RECORDS TO PROCESS:

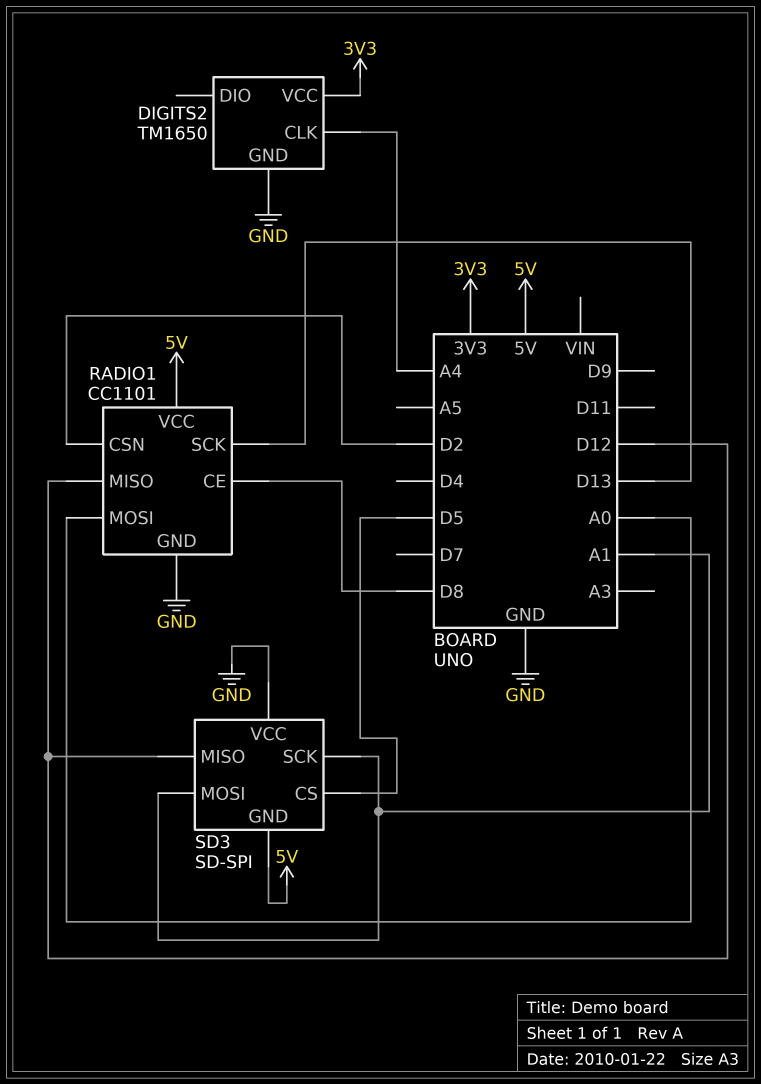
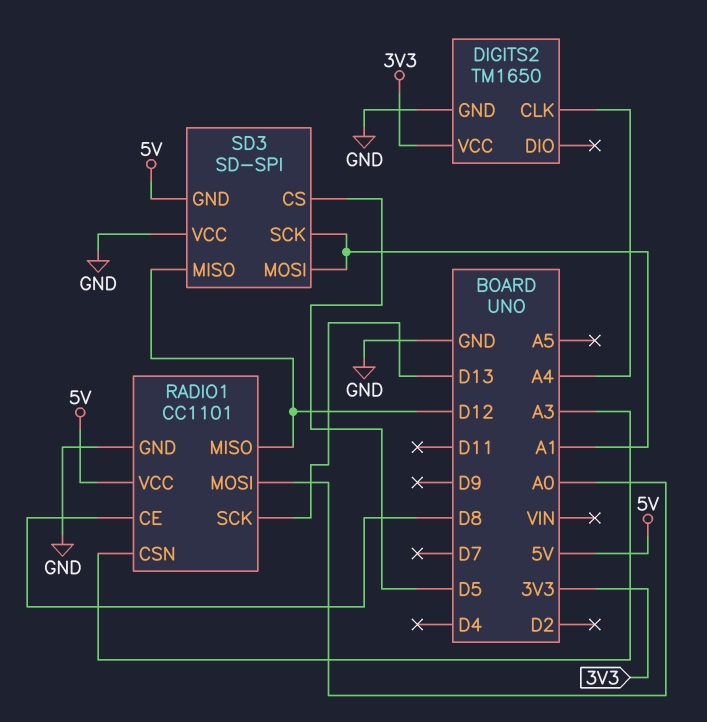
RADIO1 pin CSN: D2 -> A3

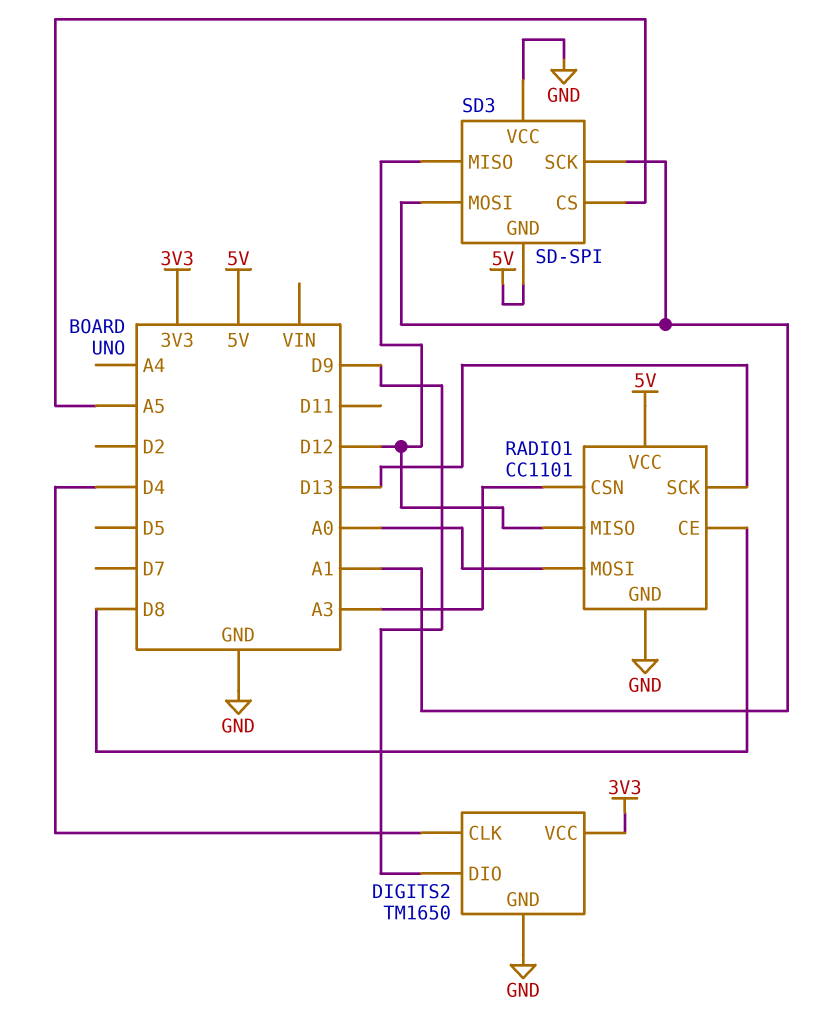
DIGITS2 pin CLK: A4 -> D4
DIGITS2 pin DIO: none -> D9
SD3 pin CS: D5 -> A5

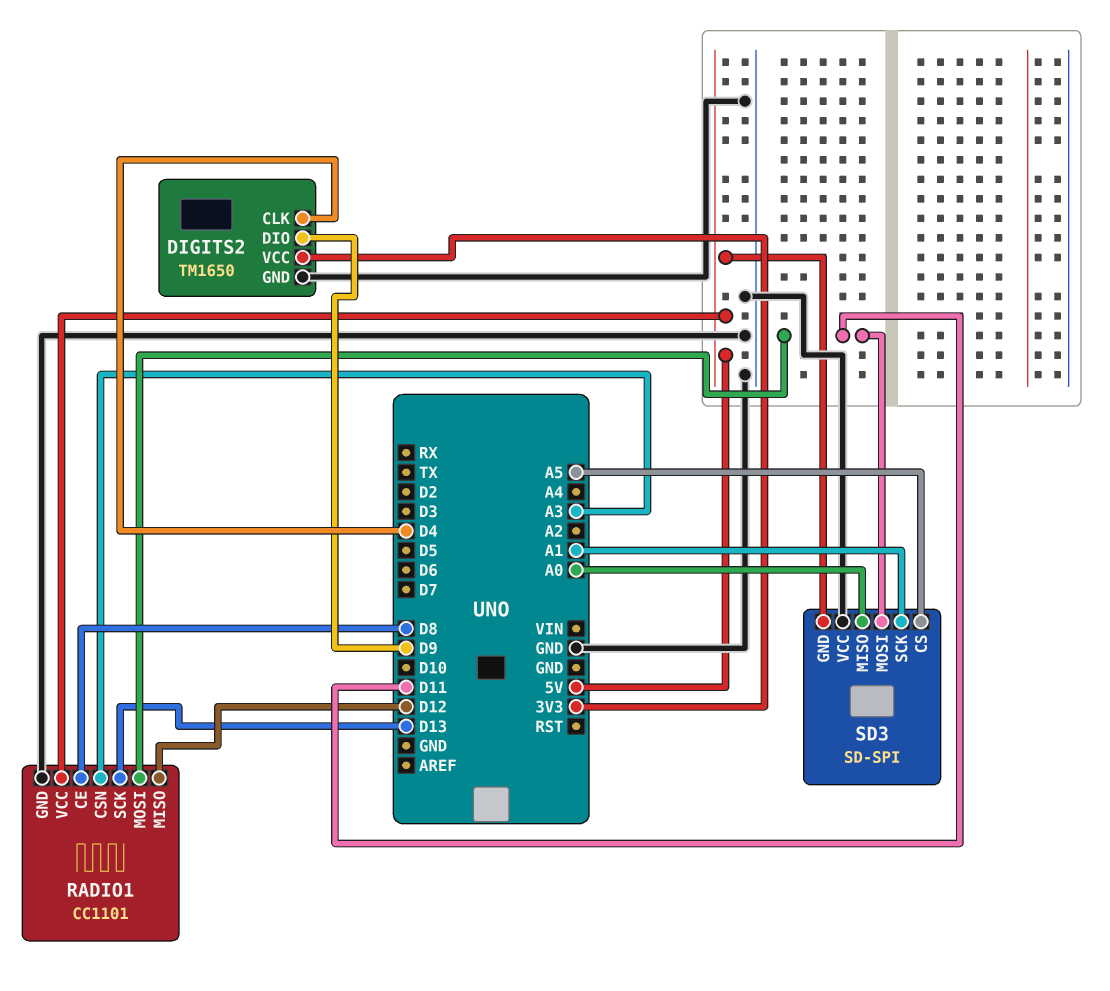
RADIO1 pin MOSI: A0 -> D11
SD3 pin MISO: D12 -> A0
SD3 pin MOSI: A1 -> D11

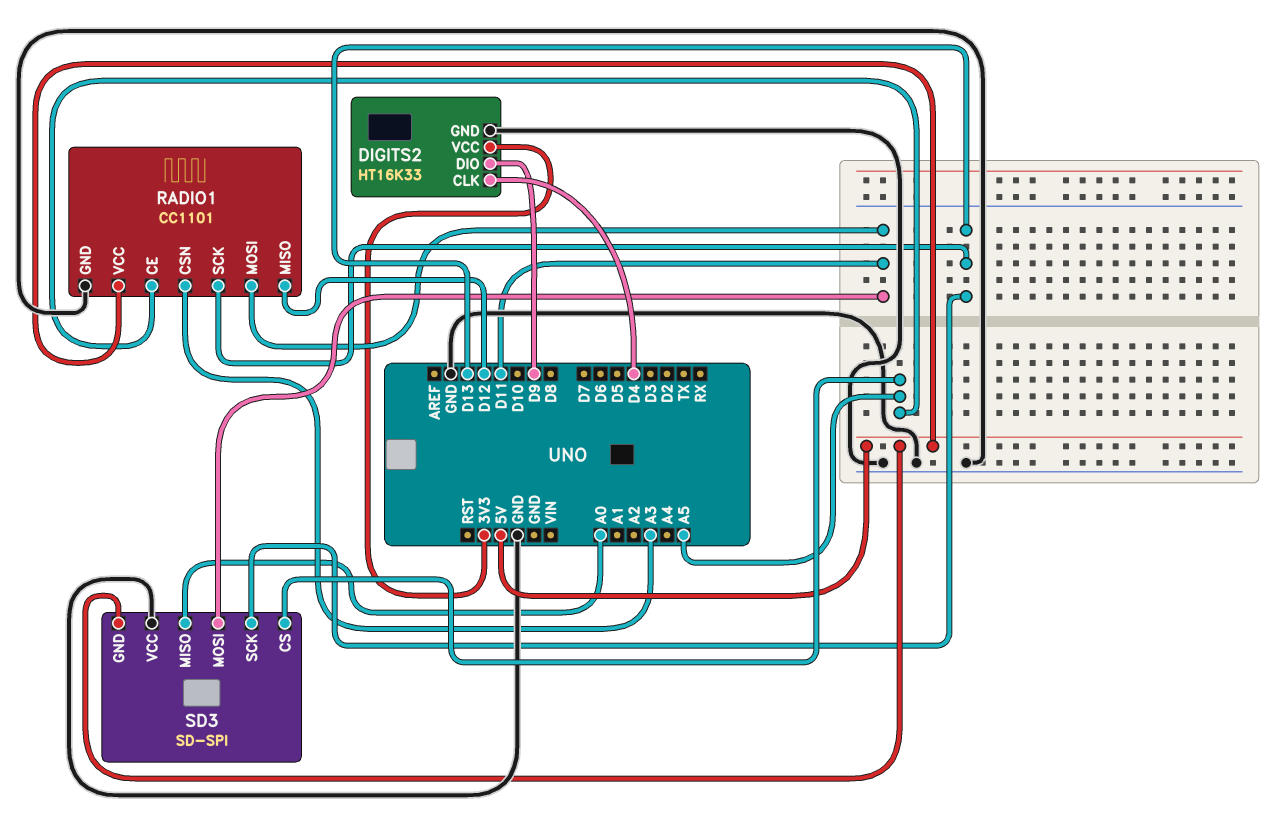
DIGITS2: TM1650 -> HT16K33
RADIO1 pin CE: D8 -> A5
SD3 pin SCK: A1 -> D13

DIRECTIONS: Copy out the data verbatim, with no pictures.

WORKED SOLUTION:
RADIO1 pin CSN: D2 -> A3

DIGITS2 pin CLK: A4 -> D4
DIGITS2 pin DIO: none -> D9
SD3 pin CS: D5 -> A5

RADIO1 pin MOSI: A0 -> D11
SD3 pin MISO: D12 -> A0
SD3 pin MOSI: A1 -> D11

DIGITS2: TM1650 -> HT16K33
RADIO1 pin CE: D8 -> A5
SD3 pin SCK: A1 -> D13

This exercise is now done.